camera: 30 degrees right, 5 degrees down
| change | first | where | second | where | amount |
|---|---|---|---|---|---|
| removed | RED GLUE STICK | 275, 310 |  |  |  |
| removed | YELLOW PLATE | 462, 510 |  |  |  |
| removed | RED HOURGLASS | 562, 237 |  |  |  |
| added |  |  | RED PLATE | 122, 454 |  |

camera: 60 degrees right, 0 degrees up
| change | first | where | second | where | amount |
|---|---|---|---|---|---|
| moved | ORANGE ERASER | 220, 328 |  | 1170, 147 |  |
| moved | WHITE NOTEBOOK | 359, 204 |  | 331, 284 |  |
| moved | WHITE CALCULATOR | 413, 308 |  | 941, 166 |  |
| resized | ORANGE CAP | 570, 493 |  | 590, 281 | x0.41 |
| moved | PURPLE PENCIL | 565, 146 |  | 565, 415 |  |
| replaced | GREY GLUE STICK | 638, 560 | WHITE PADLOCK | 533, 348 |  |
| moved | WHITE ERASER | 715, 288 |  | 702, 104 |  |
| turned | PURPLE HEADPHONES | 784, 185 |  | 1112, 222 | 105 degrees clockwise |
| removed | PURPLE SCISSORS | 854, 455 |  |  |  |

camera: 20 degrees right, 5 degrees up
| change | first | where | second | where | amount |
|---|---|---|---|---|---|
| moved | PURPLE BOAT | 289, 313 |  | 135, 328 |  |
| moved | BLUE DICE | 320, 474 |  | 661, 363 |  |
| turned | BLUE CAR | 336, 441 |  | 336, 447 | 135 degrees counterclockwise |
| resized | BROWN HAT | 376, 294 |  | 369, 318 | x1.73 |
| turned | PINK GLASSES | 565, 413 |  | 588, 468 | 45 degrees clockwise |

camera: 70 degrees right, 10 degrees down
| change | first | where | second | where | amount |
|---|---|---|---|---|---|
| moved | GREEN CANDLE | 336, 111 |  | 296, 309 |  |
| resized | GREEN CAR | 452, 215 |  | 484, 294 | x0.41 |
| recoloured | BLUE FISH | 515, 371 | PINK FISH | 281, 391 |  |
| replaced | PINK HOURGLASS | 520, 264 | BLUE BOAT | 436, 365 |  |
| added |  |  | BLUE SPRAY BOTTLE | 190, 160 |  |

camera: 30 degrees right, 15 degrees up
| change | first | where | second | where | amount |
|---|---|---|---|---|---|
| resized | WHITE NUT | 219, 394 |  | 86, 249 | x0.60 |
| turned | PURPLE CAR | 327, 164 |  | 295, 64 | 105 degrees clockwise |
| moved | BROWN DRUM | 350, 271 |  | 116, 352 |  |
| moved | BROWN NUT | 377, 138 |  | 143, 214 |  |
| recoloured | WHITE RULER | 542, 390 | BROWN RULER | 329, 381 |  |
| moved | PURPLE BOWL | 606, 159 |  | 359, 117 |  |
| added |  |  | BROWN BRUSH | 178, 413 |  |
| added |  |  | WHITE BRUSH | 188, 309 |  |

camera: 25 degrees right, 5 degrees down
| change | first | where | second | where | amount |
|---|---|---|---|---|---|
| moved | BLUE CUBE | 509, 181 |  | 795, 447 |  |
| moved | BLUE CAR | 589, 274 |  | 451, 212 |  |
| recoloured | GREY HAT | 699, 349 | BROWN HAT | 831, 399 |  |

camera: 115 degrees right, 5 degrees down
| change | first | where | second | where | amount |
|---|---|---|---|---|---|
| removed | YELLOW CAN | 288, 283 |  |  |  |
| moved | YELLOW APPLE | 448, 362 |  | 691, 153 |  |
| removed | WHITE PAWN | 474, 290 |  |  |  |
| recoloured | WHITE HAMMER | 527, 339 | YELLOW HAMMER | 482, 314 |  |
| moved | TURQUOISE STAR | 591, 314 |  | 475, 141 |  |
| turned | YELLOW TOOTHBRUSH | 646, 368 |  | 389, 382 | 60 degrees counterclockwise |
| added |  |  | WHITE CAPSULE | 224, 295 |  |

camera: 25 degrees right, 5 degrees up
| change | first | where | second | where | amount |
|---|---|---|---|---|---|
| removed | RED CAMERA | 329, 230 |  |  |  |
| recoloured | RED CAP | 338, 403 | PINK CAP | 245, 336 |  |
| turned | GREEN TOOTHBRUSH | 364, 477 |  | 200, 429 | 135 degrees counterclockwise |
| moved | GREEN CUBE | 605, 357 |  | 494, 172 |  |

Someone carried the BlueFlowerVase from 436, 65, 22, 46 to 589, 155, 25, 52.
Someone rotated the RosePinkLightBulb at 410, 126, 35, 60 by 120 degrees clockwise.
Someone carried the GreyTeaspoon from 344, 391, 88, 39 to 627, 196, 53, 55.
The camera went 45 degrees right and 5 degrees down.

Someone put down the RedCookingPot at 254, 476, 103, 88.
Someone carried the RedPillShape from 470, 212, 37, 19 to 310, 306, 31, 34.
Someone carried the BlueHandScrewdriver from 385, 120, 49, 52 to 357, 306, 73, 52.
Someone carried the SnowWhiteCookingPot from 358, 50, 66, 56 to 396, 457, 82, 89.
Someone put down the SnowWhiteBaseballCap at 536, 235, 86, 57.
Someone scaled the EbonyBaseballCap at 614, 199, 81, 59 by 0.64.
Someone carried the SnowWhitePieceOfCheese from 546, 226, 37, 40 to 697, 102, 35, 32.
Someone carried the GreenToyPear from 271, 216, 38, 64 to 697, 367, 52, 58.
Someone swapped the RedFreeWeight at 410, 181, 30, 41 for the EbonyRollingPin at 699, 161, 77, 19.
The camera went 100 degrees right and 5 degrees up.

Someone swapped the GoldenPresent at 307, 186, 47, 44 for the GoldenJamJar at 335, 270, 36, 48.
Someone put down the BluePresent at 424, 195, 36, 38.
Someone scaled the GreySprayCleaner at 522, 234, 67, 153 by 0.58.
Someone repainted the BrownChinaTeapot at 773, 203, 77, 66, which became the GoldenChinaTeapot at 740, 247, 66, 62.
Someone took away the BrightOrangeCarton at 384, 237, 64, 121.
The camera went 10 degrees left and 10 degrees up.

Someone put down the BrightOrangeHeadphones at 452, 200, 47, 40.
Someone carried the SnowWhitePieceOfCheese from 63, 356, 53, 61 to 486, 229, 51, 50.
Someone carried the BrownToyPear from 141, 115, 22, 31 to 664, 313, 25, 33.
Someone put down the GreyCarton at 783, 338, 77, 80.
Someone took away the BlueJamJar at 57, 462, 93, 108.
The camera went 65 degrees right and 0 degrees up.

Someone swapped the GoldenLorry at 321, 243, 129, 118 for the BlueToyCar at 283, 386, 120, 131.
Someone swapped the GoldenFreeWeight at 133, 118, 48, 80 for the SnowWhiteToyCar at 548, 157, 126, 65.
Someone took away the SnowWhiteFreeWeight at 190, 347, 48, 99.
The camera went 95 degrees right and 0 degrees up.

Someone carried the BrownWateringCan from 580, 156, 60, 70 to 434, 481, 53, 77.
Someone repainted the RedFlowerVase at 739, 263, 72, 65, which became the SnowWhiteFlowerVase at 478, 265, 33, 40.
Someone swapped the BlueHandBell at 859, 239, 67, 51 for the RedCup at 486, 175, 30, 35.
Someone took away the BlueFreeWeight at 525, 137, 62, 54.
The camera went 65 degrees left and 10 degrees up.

> _TASK TO CARRY OUT_
The answer must be a verbatim transcription of the entries above, from the first line through the line that contains "RED PLATE |", and nothing more.

> _ANSWER SPACE_
camera: 30 degrees right, 5 degrees down
| change | first | where | second | where | amount |
|---|---|---|---|---|---|
| removed | RED GLUE STICK | 275, 310 |  |  |  |
| removed | YELLOW PLATE | 462, 510 |  |  |  |
| removed | RED HOURGLASS | 562, 237 |  |  |  |
| added |  |  | RED PLATE | 122, 454 |  |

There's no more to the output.